BEGIN

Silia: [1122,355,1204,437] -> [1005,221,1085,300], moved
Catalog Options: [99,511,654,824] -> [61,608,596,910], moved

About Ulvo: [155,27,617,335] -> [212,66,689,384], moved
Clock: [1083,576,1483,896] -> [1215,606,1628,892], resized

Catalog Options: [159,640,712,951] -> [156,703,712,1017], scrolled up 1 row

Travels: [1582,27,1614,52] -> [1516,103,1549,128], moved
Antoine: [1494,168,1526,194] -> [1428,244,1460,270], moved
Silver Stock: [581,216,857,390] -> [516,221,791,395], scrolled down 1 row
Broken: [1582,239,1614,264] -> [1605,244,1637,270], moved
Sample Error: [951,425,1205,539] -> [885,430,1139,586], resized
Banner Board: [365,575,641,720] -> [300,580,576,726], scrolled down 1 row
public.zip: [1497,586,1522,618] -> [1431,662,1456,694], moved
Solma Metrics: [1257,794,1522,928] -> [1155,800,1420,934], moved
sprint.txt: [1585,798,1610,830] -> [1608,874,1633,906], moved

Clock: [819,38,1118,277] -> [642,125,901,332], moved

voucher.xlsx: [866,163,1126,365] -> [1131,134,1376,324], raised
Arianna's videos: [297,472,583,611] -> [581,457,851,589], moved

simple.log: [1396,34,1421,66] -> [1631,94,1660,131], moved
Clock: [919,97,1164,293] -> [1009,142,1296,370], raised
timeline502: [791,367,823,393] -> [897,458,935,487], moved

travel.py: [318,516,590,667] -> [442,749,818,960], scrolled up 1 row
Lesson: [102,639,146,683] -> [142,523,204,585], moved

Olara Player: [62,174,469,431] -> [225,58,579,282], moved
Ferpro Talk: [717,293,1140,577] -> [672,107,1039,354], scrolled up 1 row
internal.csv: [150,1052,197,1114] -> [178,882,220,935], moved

END

# What to produce
Across the records above, show each line containing the word "raised".

# Exercise output
voucher.xlsx: [866,163,1126,365] -> [1131,134,1376,324], raised
Clock: [919,97,1164,293] -> [1009,142,1296,370], raised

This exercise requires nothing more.